### Goal of the exercise:
Transcribe each entry exactly, without pictures.

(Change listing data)
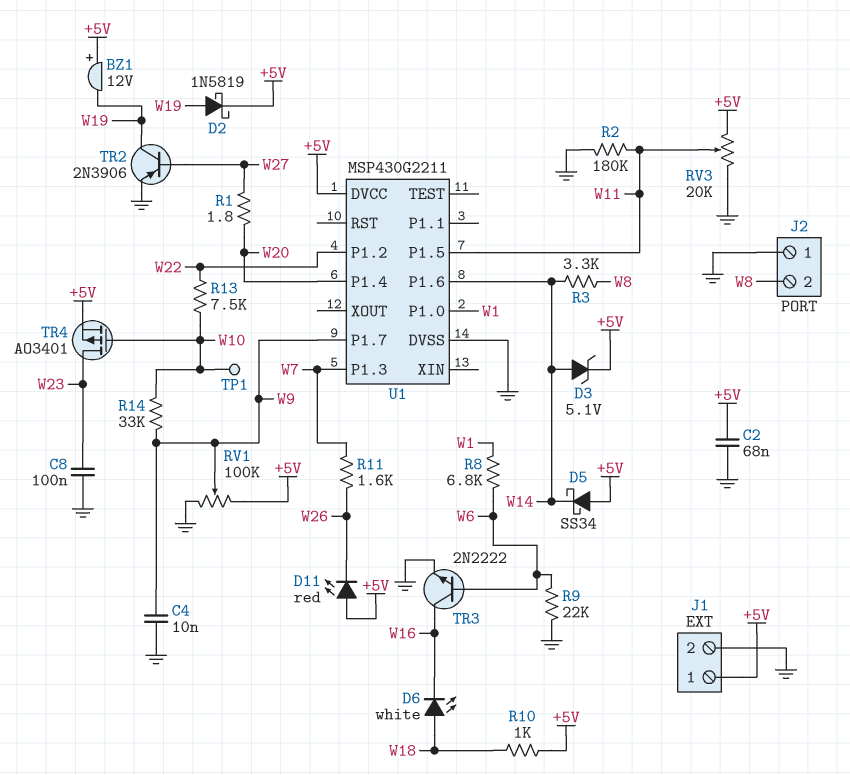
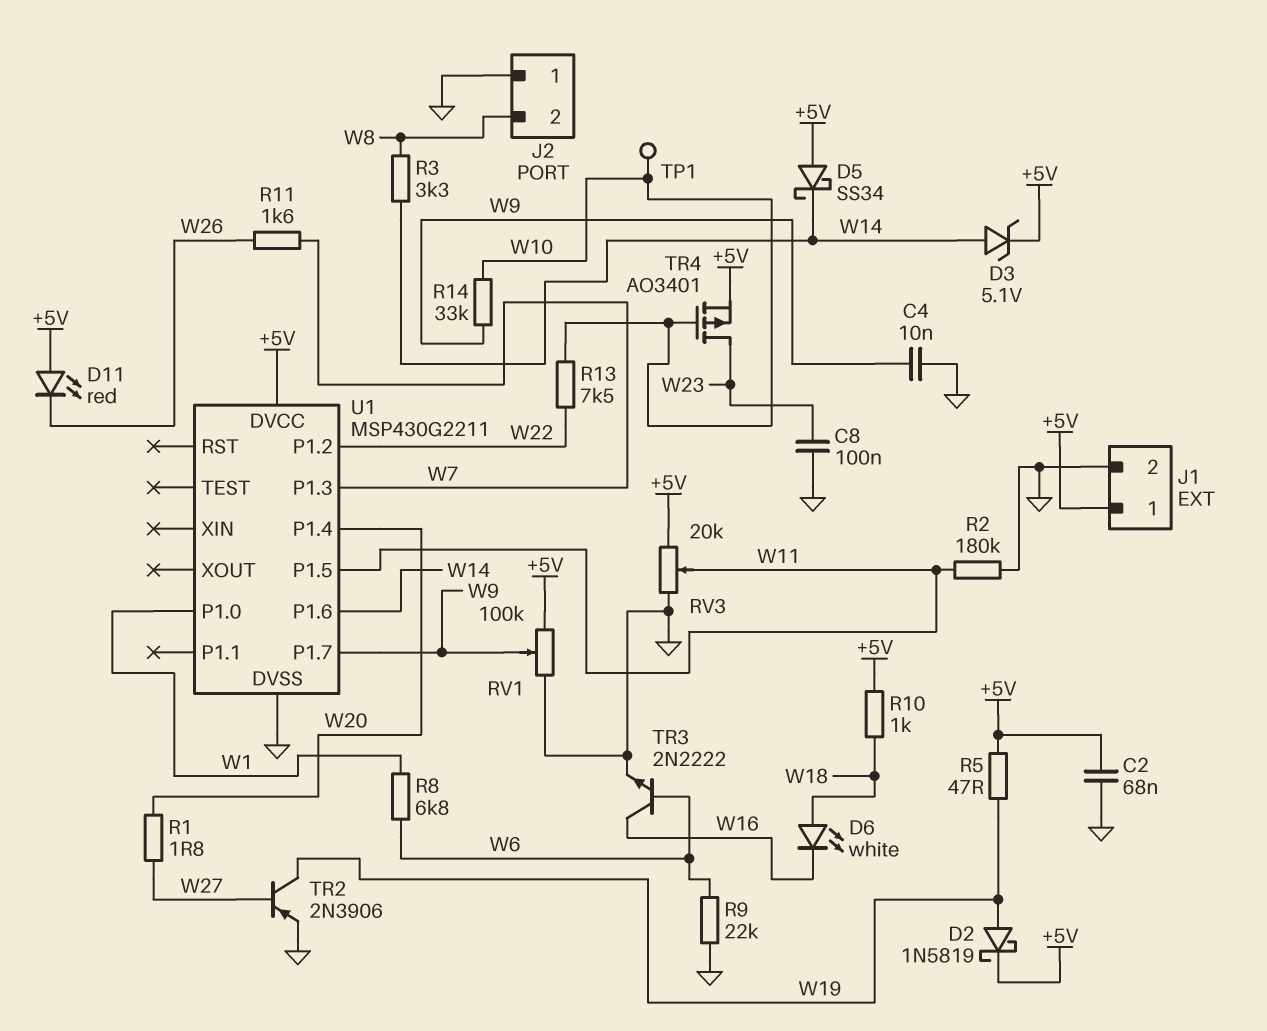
BZ1: buzzer 12V (plus +5V, minus W19) -> none
R5: none -> 47 (+5V, W19)

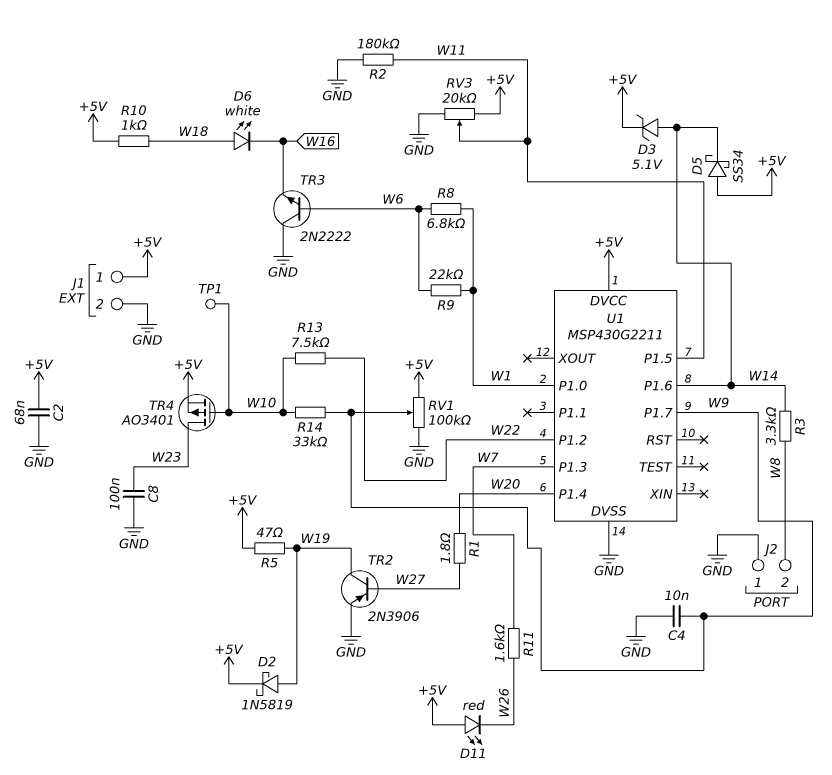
R9: 22k (GND, W6) -> 22k (W1, W6)
TR3: NPN 2N2222 (B W6, C W16, E GND) -> NPN 2N2222 (B W6, C GND, E W16)

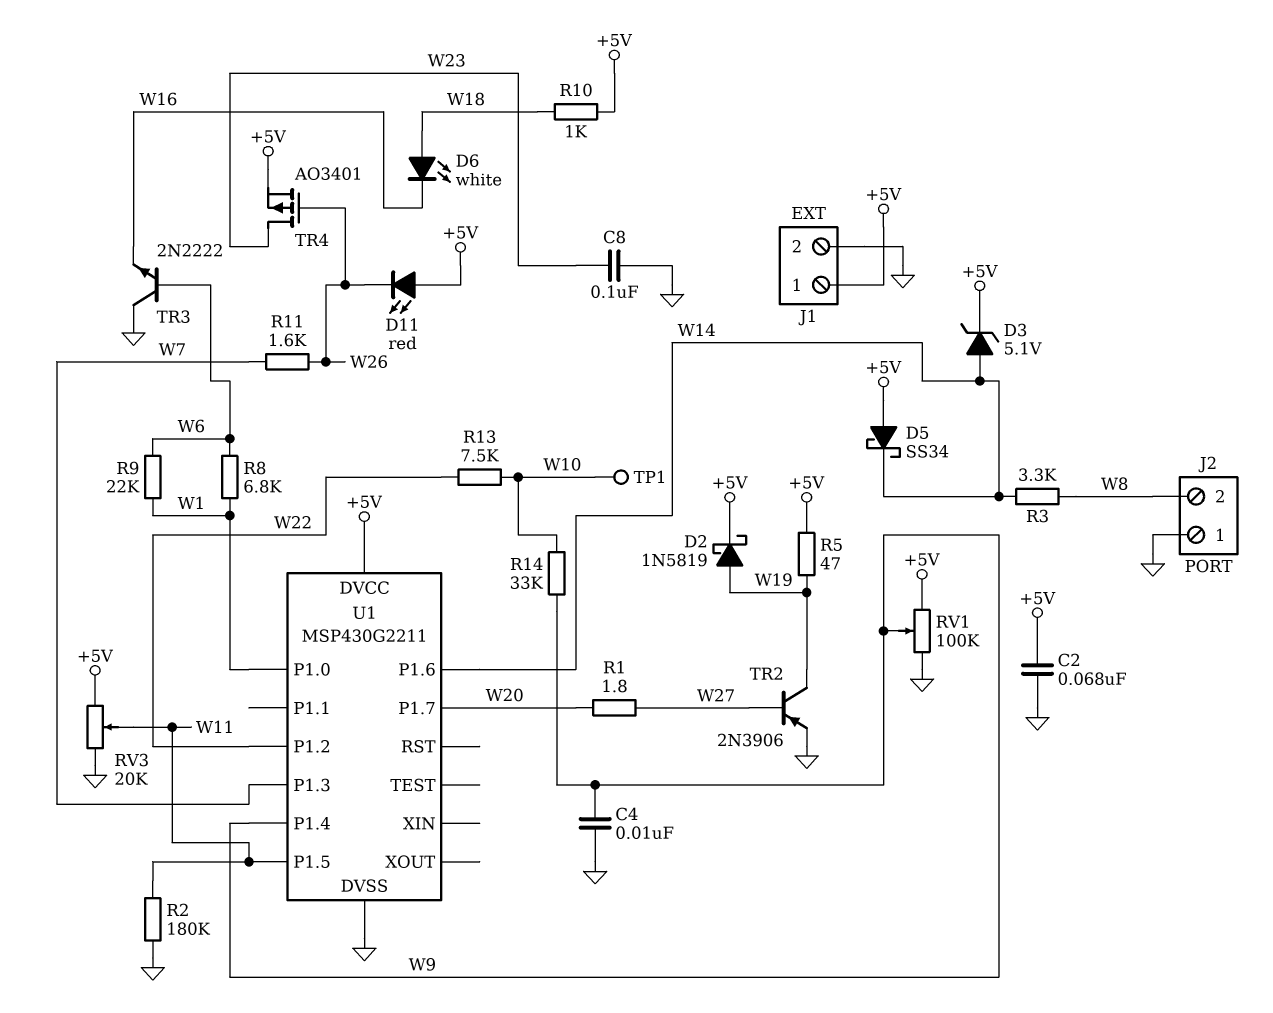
TR4: PMOS AO3401 (G W10, D W23, S +5V) -> PMOS AO3401 (G W26, D W23, S +5V)
U1 pin P1.4: W20 -> W9
U1 pin P1.7: W9 -> W20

### Completed task:
BZ1: buzzer 12V (plus +5V, minus W19) -> none
R5: none -> 47 (+5V, W19)

R9: 22k (GND, W6) -> 22k (W1, W6)
TR3: NPN 2N2222 (B W6, C W16, E GND) -> NPN 2N2222 (B W6, C GND, E W16)

TR4: PMOS AO3401 (G W10, D W23, S +5V) -> PMOS AO3401 (G W26, D W23, S +5V)
U1 pin P1.4: W20 -> W9
U1 pin P1.7: W9 -> W20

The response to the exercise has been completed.